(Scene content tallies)
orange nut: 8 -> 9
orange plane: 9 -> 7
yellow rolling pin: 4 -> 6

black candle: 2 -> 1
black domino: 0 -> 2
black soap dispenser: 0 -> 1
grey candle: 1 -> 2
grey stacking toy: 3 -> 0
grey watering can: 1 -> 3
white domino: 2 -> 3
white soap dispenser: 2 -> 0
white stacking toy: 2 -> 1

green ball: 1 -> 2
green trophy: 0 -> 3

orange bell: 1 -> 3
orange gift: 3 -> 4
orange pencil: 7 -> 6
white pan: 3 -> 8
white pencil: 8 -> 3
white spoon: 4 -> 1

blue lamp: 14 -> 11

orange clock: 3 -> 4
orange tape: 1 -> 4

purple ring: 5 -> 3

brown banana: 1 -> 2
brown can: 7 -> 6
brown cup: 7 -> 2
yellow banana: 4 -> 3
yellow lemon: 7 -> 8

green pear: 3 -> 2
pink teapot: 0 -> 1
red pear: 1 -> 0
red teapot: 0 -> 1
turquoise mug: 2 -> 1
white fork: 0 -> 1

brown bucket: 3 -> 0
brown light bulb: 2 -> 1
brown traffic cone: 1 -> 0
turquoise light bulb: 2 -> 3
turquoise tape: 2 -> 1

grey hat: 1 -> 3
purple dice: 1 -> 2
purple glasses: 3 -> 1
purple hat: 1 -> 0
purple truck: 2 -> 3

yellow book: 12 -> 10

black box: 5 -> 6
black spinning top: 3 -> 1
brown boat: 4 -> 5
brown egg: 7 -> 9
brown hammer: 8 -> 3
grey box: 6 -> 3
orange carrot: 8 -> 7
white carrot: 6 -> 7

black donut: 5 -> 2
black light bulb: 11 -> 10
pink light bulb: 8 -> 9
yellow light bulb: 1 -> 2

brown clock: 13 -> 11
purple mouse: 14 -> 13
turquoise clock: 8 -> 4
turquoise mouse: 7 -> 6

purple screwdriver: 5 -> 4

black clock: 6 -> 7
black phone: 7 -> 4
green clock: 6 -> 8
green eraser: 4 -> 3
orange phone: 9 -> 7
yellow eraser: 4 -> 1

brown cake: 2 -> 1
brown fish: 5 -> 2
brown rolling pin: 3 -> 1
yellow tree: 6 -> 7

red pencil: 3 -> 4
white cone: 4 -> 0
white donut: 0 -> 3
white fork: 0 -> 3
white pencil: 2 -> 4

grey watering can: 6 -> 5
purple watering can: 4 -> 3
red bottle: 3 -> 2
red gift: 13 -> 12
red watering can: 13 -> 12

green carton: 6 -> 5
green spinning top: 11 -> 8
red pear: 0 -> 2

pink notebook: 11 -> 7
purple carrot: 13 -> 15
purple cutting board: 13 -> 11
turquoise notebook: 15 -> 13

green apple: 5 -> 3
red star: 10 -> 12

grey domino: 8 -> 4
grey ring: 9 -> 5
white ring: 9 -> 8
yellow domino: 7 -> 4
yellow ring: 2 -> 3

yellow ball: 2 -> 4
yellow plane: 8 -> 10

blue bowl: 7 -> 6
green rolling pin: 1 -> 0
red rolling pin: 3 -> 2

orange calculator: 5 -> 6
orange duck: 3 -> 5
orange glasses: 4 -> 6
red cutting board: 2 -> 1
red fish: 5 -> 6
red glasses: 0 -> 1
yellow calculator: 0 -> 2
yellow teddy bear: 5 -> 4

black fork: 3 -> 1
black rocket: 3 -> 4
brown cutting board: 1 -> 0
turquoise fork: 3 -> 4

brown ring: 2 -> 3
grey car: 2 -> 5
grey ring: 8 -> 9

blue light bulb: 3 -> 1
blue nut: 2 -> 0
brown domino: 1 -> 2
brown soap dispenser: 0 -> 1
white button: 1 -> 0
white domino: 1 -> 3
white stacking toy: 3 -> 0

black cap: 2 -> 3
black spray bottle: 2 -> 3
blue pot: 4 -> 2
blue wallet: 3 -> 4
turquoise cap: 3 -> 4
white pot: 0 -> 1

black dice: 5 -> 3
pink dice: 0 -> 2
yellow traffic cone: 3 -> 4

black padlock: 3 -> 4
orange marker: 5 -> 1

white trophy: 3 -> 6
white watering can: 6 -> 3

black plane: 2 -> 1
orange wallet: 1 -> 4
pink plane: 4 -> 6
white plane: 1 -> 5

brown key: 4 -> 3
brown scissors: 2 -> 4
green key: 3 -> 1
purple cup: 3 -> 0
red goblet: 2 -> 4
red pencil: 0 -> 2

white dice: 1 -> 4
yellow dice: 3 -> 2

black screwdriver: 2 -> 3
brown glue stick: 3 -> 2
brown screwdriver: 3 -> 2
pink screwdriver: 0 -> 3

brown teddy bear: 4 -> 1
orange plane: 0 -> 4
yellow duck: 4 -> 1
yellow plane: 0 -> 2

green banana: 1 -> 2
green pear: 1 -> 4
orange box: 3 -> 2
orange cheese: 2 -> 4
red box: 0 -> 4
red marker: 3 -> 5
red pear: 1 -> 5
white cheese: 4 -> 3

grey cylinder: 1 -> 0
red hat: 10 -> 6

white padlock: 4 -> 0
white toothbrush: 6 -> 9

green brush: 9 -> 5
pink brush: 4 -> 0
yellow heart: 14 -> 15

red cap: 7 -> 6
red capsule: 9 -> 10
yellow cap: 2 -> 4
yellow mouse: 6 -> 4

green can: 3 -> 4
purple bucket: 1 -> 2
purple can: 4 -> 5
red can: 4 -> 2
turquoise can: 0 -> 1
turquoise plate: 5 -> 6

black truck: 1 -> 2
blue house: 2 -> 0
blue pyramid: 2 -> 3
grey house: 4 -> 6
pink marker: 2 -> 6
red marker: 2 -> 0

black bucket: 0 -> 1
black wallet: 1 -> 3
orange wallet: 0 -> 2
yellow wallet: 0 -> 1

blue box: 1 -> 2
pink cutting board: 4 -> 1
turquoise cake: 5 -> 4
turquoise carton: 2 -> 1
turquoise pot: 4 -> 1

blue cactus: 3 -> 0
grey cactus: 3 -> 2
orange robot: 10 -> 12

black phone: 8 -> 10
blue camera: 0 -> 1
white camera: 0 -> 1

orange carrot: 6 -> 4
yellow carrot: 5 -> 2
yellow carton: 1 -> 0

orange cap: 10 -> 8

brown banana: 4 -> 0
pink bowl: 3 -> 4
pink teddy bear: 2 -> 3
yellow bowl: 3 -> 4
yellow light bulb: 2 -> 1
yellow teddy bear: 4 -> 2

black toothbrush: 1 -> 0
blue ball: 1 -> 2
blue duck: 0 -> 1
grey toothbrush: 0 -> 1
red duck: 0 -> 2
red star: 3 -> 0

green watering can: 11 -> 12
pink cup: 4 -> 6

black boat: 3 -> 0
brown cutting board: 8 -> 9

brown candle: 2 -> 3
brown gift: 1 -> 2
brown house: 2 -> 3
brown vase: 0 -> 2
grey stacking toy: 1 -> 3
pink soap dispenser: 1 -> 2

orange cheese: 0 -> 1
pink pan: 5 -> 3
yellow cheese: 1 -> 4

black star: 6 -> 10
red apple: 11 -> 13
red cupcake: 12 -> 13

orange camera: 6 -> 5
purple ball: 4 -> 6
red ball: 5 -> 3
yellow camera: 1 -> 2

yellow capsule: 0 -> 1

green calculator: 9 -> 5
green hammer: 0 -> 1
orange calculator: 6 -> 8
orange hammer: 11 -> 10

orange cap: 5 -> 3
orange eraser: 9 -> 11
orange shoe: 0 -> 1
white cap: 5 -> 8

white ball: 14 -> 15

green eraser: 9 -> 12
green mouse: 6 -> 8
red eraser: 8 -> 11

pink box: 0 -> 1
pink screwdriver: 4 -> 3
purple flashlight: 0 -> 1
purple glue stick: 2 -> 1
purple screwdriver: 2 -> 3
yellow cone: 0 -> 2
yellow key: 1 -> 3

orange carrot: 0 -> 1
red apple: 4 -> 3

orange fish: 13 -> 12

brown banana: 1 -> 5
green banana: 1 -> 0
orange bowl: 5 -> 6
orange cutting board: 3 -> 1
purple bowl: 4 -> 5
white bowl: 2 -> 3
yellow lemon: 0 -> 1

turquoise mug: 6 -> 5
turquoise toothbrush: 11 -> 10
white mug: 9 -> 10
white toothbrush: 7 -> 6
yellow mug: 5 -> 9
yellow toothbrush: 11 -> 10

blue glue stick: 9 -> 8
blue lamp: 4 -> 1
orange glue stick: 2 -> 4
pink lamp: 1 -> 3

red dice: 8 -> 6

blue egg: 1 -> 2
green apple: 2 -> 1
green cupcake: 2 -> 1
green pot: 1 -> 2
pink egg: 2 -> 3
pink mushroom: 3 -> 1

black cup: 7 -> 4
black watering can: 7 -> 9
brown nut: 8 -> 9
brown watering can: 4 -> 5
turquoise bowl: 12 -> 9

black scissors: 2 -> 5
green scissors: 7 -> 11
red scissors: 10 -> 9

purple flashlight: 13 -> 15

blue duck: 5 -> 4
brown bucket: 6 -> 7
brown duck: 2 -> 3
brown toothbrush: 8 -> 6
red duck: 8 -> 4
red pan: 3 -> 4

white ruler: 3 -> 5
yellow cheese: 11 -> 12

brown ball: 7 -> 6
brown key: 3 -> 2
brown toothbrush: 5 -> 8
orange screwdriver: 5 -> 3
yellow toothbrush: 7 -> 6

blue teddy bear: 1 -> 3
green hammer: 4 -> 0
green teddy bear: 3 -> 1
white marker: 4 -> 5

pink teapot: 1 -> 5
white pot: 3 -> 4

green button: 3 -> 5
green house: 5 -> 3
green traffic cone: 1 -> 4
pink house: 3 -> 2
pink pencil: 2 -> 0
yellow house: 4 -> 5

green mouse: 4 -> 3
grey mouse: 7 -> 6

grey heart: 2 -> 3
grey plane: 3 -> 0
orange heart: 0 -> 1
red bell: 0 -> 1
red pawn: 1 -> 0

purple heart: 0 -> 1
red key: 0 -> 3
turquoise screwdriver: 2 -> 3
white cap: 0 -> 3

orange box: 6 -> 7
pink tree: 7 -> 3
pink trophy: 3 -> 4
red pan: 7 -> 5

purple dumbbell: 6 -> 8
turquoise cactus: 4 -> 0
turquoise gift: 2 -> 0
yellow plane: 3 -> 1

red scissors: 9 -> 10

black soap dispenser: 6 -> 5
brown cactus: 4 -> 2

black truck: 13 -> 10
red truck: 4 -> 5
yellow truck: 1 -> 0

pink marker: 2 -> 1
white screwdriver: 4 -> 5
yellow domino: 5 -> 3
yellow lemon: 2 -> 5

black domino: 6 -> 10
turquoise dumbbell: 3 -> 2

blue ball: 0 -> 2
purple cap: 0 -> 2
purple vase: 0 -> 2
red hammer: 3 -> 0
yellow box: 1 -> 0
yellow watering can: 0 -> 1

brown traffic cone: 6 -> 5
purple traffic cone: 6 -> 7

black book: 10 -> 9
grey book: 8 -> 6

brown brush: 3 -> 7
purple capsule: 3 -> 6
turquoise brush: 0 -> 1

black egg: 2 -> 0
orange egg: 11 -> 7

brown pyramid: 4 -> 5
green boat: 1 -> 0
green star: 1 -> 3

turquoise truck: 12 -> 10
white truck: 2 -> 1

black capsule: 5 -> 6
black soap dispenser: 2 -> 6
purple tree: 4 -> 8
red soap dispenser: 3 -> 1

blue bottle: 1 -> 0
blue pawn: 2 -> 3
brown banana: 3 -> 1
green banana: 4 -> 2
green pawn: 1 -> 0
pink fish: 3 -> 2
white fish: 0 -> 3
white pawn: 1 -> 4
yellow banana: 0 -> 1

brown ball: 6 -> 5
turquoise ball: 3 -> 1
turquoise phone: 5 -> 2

* WORK TO COMPLETE *
Lines from the start of the entries through the one containing "brown banana: 1 -> 2" are to be set down again exactly, both ends included.

* FINAL ANSWER *
orange nut: 8 -> 9
orange plane: 9 -> 7
yellow rolling pin: 4 -> 6

black candle: 2 -> 1
black domino: 0 -> 2
black soap dispenser: 0 -> 1
grey candle: 1 -> 2
grey stacking toy: 3 -> 0
grey watering can: 1 -> 3
white domino: 2 -> 3
white soap dispenser: 2 -> 0
white stacking toy: 2 -> 1

green ball: 1 -> 2
green trophy: 0 -> 3

orange bell: 1 -> 3
orange gift: 3 -> 4
orange pencil: 7 -> 6
white pan: 3 -> 8
white pencil: 8 -> 3
white spoon: 4 -> 1

blue lamp: 14 -> 11

orange clock: 3 -> 4
orange tape: 1 -> 4

purple ring: 5 -> 3

brown banana: 1 -> 2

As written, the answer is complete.